* SOURCE RECORDS *
────────────────
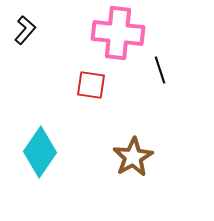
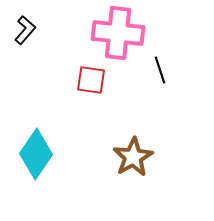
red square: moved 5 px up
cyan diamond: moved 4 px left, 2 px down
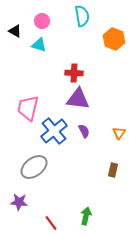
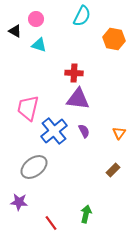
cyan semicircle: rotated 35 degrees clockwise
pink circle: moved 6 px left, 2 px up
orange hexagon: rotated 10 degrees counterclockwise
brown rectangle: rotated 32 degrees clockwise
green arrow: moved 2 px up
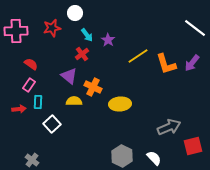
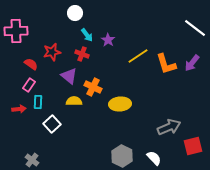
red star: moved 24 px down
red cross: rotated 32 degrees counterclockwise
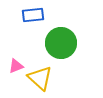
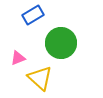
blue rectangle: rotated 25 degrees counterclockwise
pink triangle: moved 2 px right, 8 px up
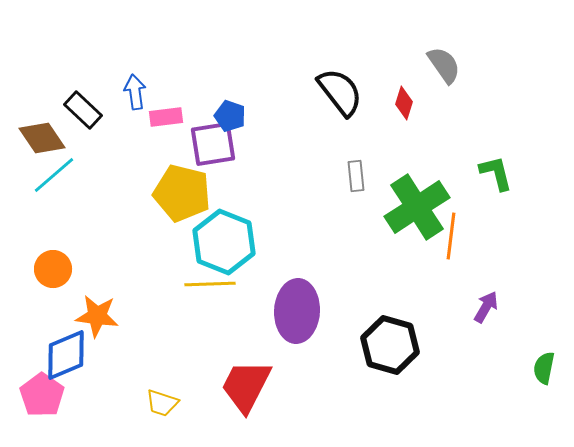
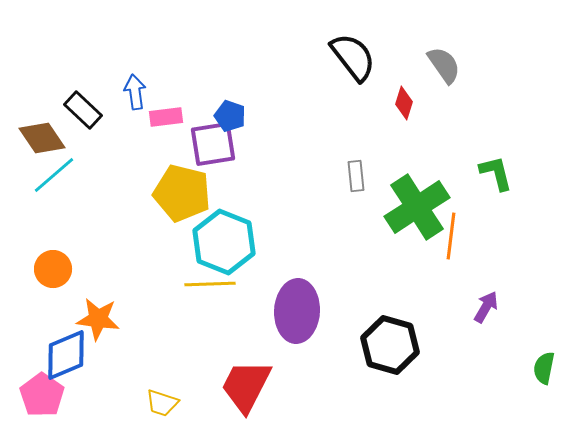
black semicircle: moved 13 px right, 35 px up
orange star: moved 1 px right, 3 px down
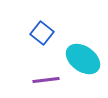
────────────────
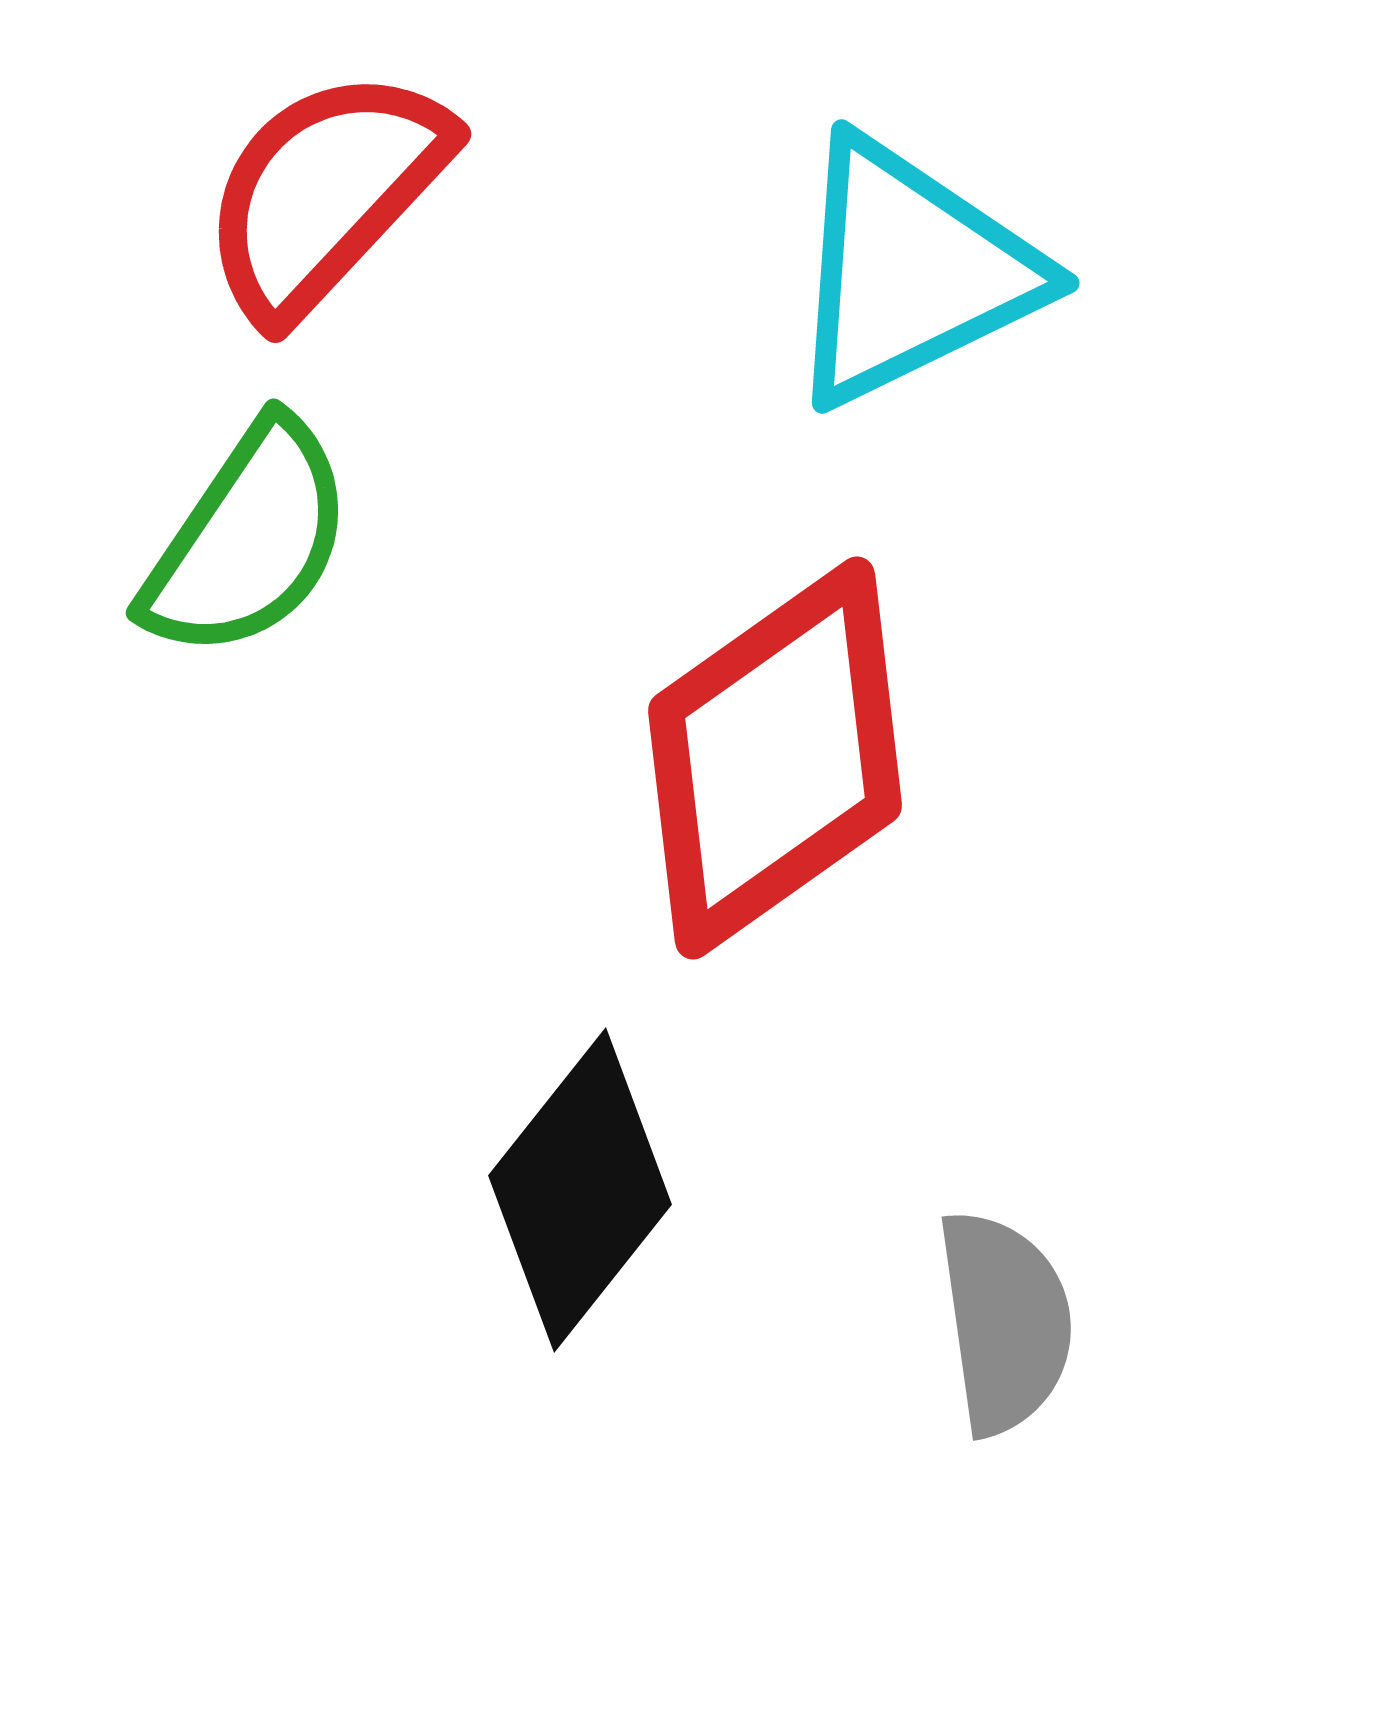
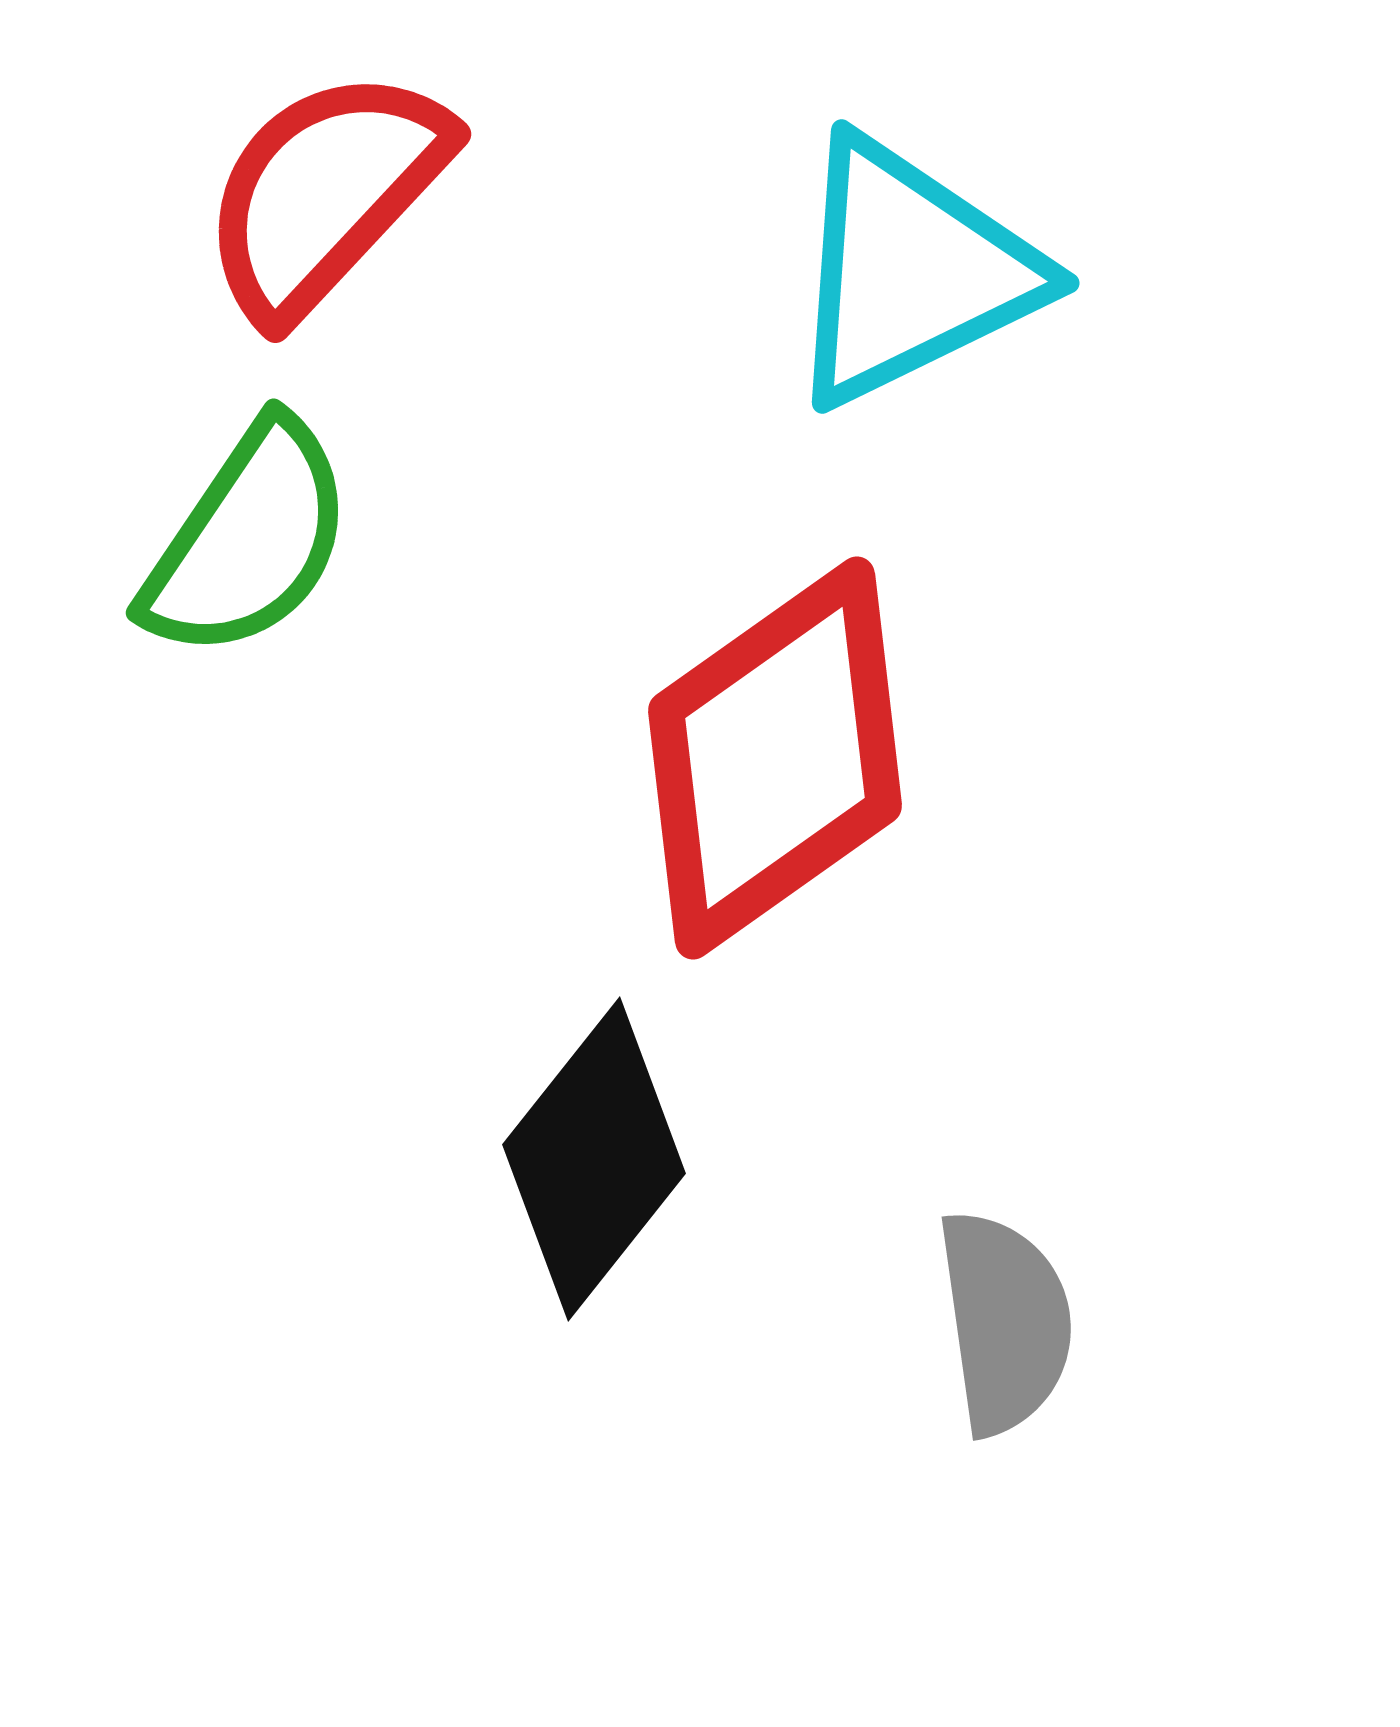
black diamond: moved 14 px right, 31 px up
────────────────
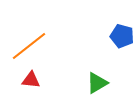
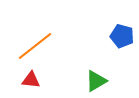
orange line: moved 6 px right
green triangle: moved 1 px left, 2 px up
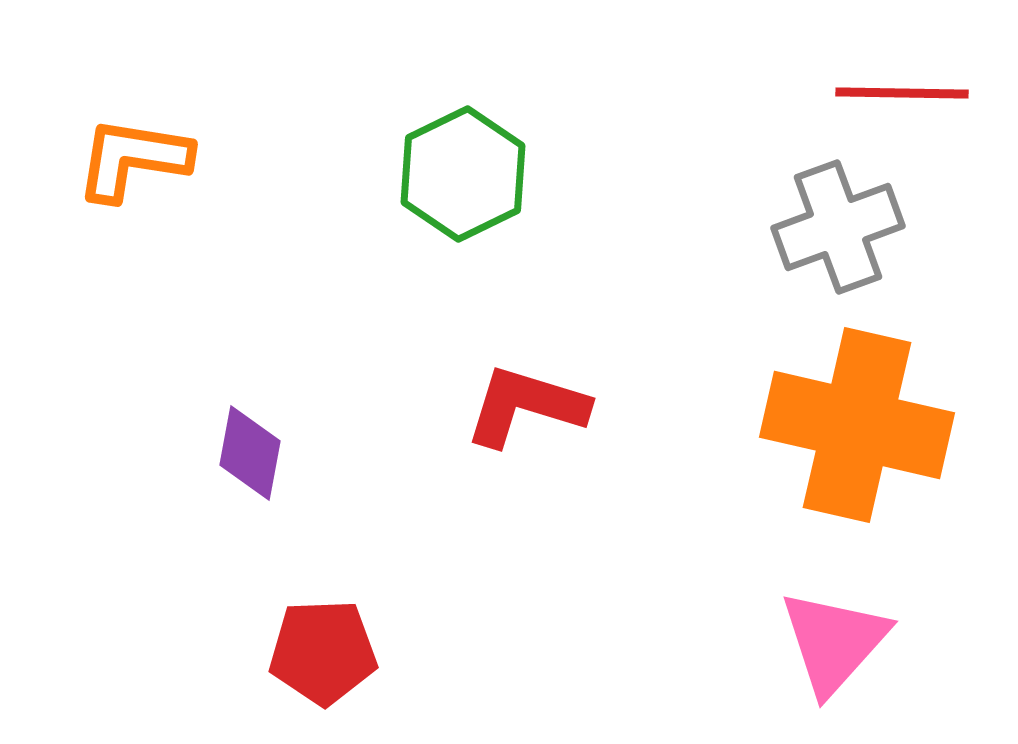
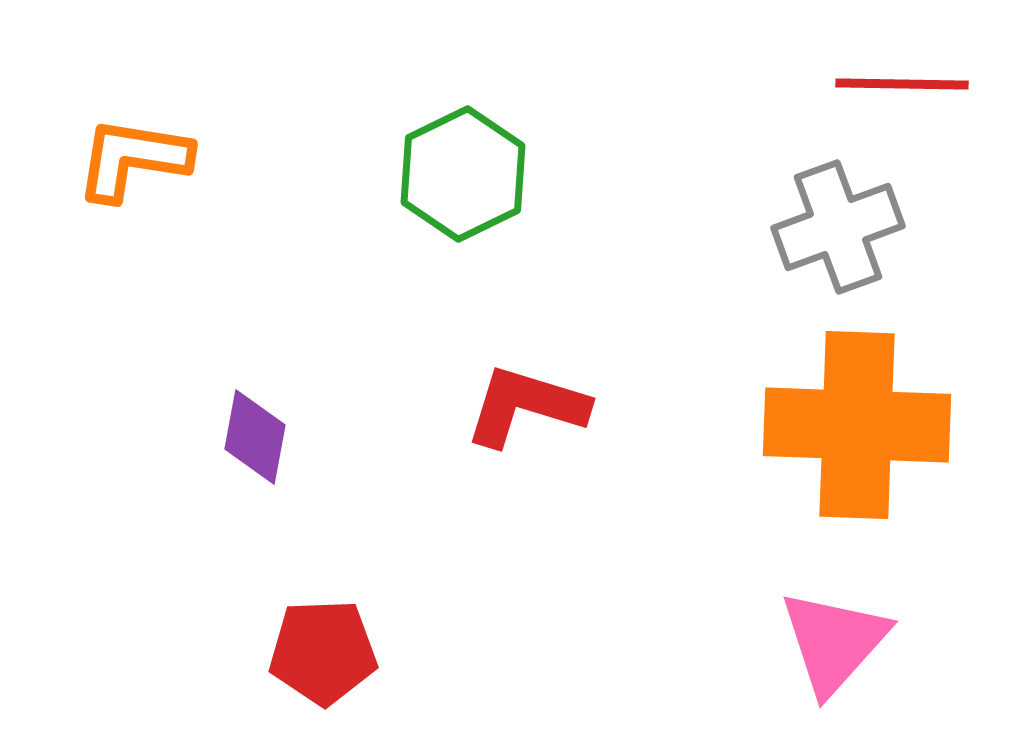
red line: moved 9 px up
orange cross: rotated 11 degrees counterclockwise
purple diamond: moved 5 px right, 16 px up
────────────────
* HOW TO COMPLETE THIS TASK *
Using the data above, count the lines that include "black" and write the number alone.

* ANSWER AREA *
2